* Exercise requirements: From the data below, return the exact lines starting at the line containing "U12: NOT 74LS04" and ending at the line containing "U16: XNOR 74HC266", both included, and nothing else.

* Dataset:
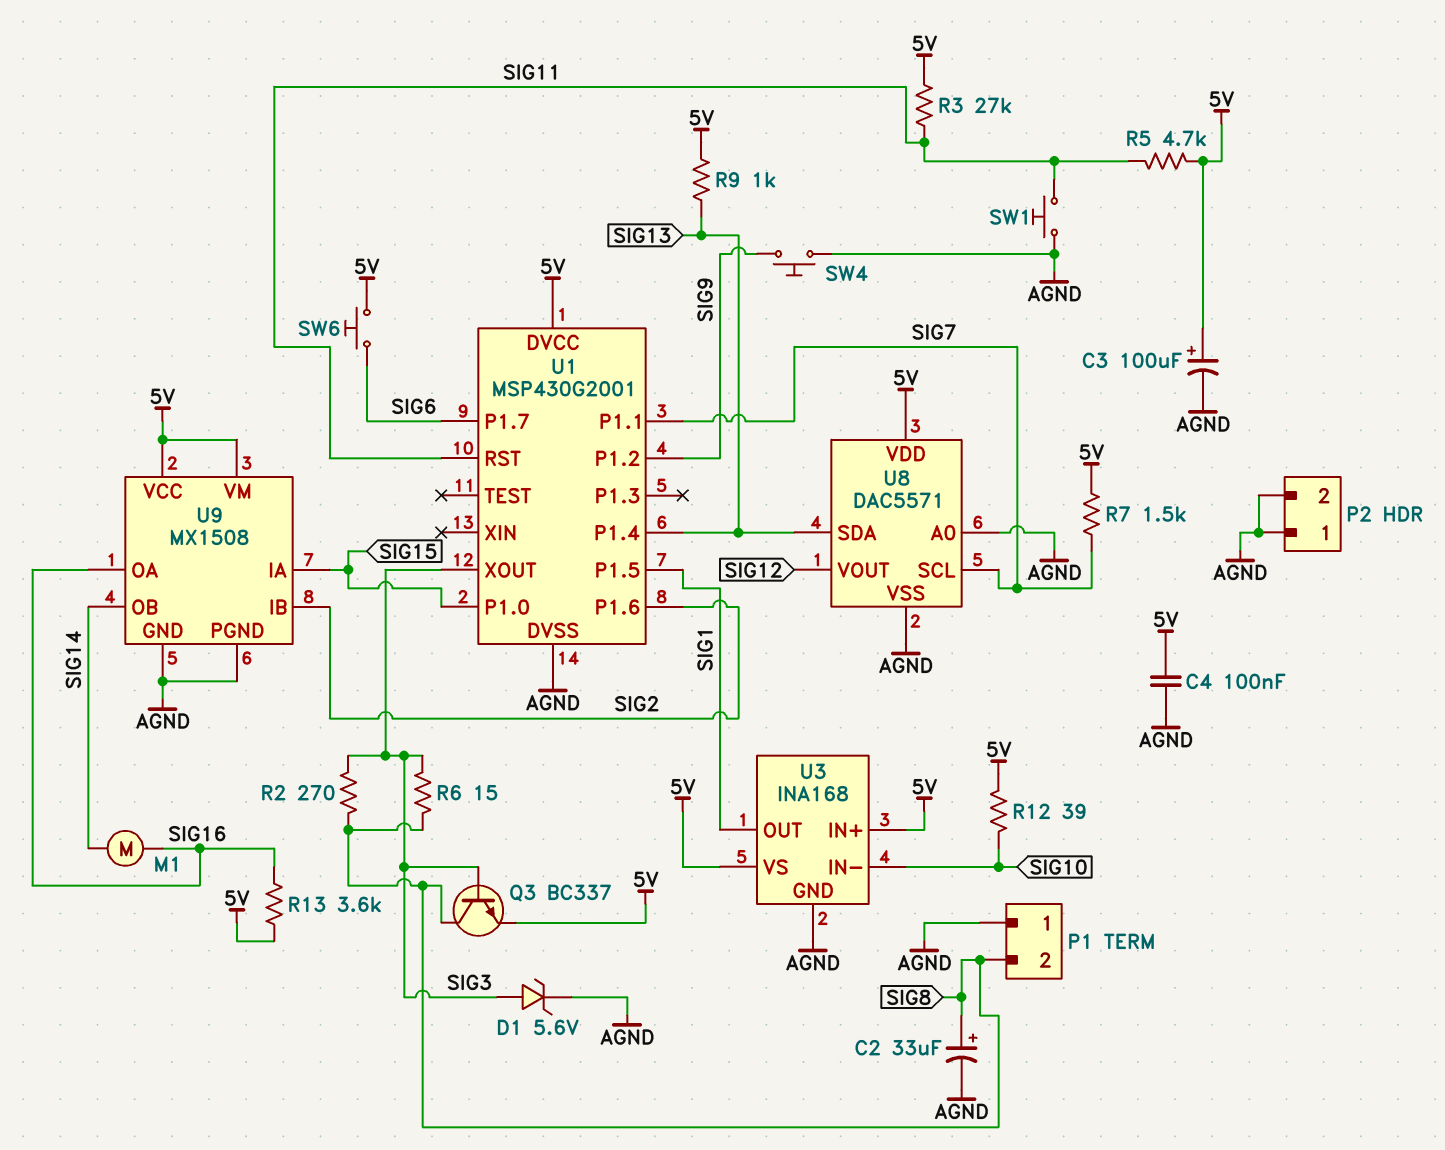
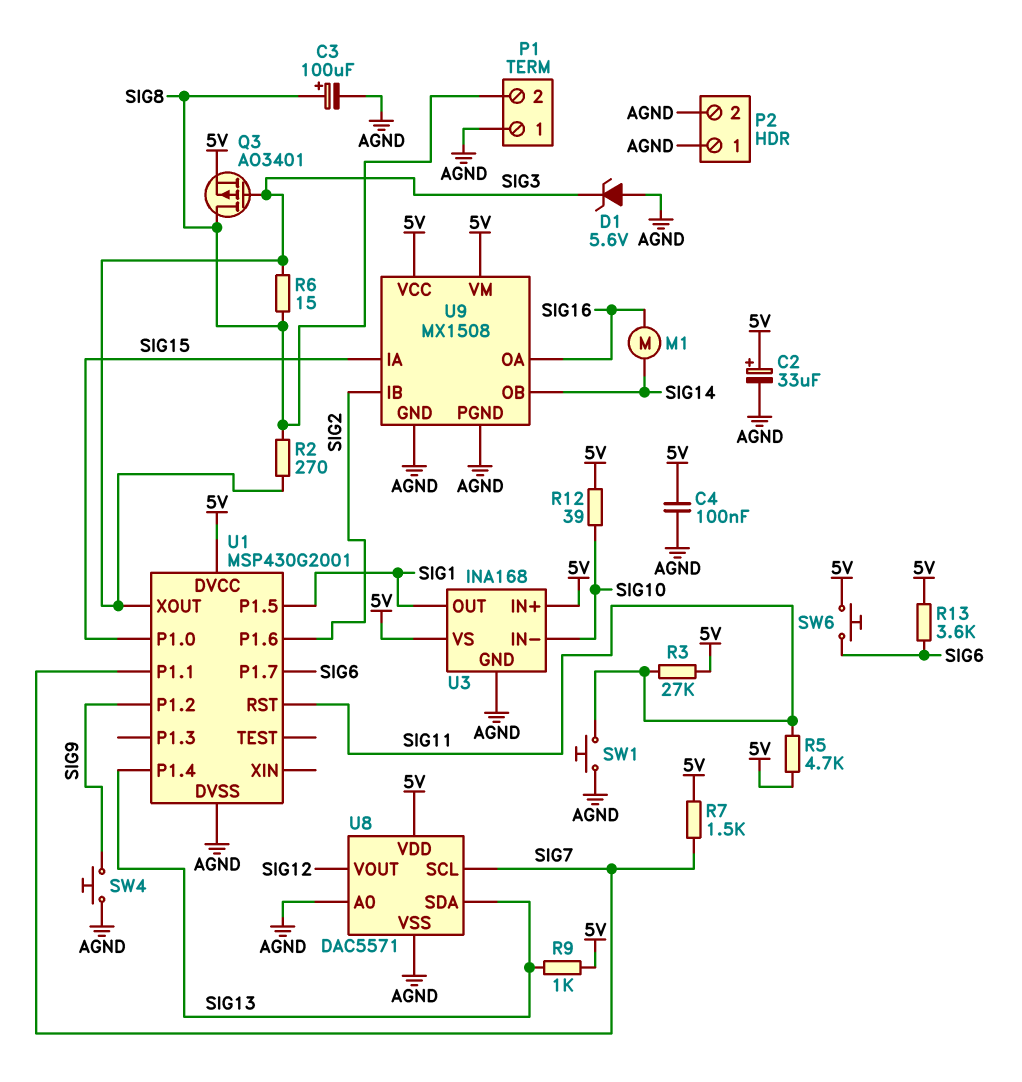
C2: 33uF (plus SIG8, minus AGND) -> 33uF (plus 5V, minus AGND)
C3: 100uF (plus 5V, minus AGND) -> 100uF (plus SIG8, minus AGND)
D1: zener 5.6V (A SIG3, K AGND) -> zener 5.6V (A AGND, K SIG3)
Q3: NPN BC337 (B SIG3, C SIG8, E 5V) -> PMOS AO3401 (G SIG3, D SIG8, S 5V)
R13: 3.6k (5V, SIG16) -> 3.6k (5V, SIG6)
* * *
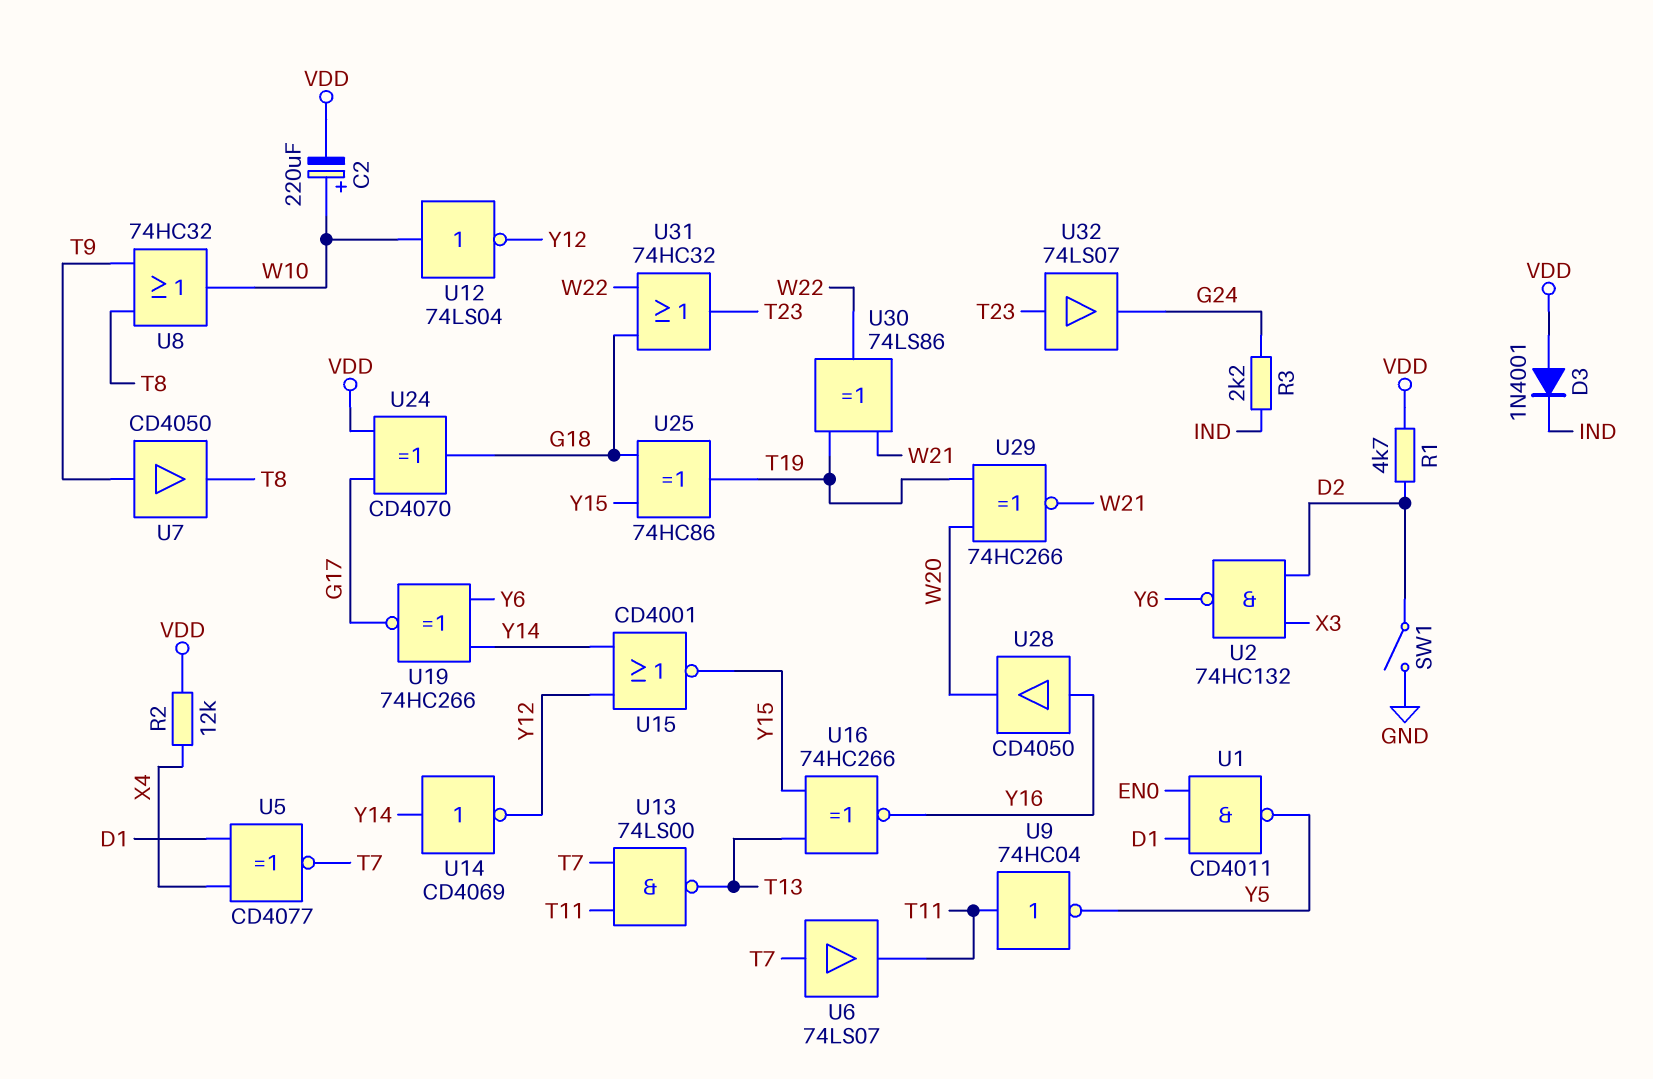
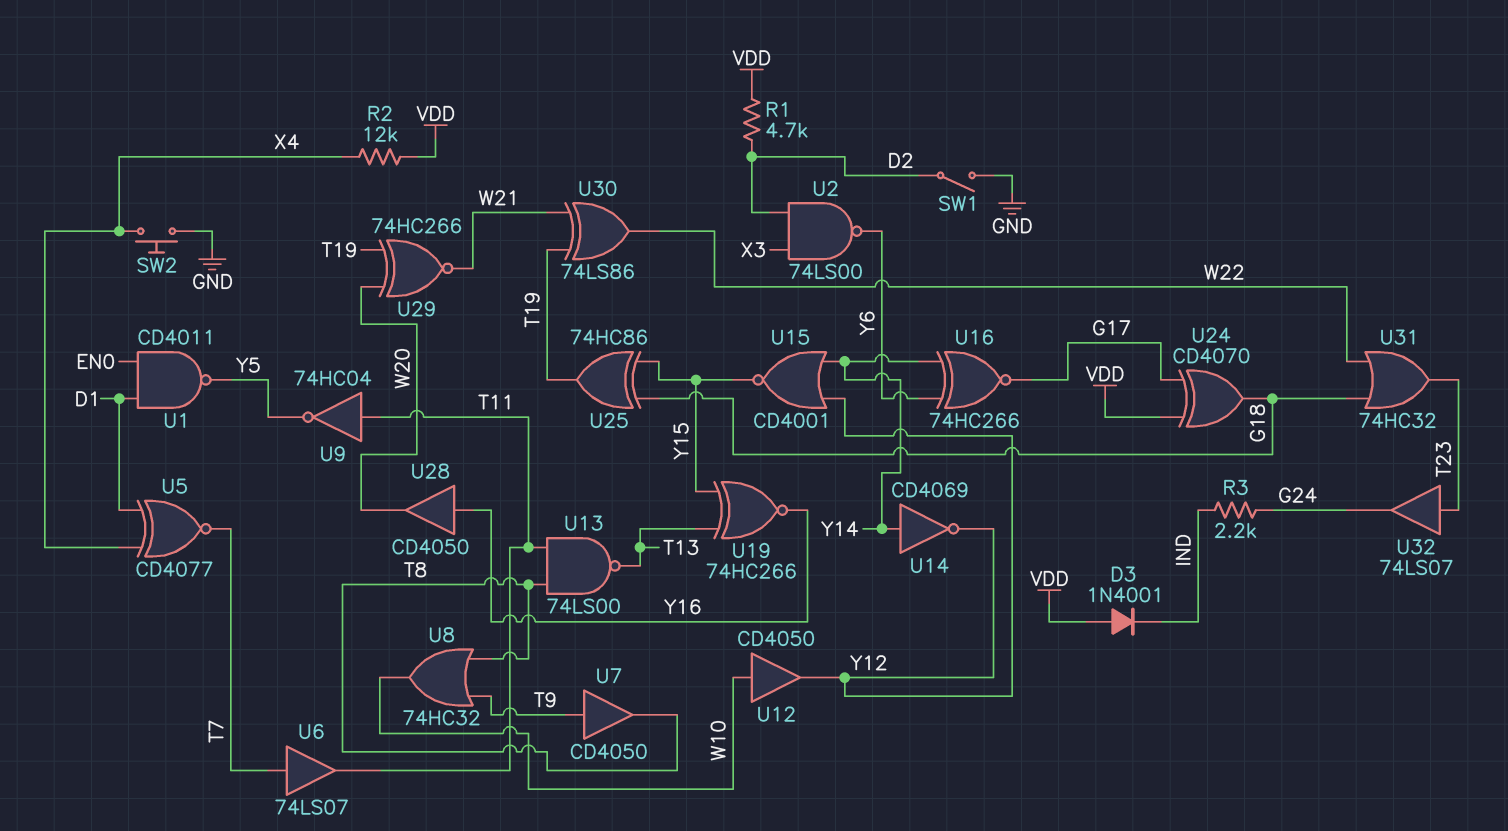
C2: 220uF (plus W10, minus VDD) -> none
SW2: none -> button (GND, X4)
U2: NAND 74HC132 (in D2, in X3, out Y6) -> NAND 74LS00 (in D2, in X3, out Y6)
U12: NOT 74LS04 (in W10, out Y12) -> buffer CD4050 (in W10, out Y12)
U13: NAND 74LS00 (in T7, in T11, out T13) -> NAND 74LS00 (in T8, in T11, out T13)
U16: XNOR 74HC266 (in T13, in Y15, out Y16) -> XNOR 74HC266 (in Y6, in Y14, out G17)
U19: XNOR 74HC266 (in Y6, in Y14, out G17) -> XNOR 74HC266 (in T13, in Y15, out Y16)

* Answer for this exercise:
U12: NOT 74LS04 (in W10, out Y12) -> buffer CD4050 (in W10, out Y12)
U13: NAND 74LS00 (in T7, in T11, out T13) -> NAND 74LS00 (in T8, in T11, out T13)
U16: XNOR 74HC266 (in T13, in Y15, out Y16) -> XNOR 74HC266 (in Y6, in Y14, out G17)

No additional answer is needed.